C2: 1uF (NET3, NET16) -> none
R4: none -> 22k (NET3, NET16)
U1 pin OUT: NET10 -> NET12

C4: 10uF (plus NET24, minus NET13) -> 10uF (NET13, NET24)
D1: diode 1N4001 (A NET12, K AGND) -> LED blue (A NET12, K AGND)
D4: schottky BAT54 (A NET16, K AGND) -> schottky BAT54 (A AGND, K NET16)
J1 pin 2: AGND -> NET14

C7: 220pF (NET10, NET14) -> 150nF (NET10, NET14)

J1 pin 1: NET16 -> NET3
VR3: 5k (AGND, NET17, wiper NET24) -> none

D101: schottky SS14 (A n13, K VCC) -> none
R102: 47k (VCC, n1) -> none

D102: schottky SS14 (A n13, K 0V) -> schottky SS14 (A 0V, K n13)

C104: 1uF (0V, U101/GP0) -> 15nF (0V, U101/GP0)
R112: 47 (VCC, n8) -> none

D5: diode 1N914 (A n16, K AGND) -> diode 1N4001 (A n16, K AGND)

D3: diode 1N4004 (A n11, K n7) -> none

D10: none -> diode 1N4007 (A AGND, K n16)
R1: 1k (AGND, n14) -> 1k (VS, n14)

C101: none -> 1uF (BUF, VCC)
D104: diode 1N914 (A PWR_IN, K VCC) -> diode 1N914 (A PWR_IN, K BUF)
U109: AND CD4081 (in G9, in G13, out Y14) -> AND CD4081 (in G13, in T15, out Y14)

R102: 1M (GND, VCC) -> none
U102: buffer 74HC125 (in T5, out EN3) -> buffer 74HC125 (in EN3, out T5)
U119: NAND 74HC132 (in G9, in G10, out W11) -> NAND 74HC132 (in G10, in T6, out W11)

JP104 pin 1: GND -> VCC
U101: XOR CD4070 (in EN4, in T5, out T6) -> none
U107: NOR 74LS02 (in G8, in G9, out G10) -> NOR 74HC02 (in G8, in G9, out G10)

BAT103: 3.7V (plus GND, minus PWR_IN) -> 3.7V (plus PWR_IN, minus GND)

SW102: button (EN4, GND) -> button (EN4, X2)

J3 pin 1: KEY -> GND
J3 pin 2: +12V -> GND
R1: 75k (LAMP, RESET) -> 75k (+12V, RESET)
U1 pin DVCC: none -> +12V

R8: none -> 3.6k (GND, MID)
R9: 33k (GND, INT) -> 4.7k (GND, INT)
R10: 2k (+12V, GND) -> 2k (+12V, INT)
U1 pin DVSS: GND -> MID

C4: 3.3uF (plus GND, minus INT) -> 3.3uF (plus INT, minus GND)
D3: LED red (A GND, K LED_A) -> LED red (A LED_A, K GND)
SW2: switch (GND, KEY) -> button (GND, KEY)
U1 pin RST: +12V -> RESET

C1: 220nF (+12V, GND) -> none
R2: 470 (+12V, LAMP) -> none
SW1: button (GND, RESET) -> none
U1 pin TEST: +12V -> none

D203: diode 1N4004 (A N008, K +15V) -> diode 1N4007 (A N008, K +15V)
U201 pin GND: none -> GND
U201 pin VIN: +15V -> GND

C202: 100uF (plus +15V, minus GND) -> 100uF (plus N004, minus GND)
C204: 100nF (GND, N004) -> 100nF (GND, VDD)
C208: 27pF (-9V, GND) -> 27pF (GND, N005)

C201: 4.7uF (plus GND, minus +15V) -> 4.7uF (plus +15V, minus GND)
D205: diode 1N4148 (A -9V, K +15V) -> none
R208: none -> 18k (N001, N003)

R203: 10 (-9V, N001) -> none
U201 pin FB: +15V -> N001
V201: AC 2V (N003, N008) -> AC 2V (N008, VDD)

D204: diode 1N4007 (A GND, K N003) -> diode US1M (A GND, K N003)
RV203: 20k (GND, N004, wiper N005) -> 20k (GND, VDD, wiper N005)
::::
__Your goal__
Wherever a line above contains "LAMP", copy that line.

__Reply__
R1: 75k (LAMP, RESET) -> 75k (+12V, RESET)
R2: 470 (+12V, LAMP) -> none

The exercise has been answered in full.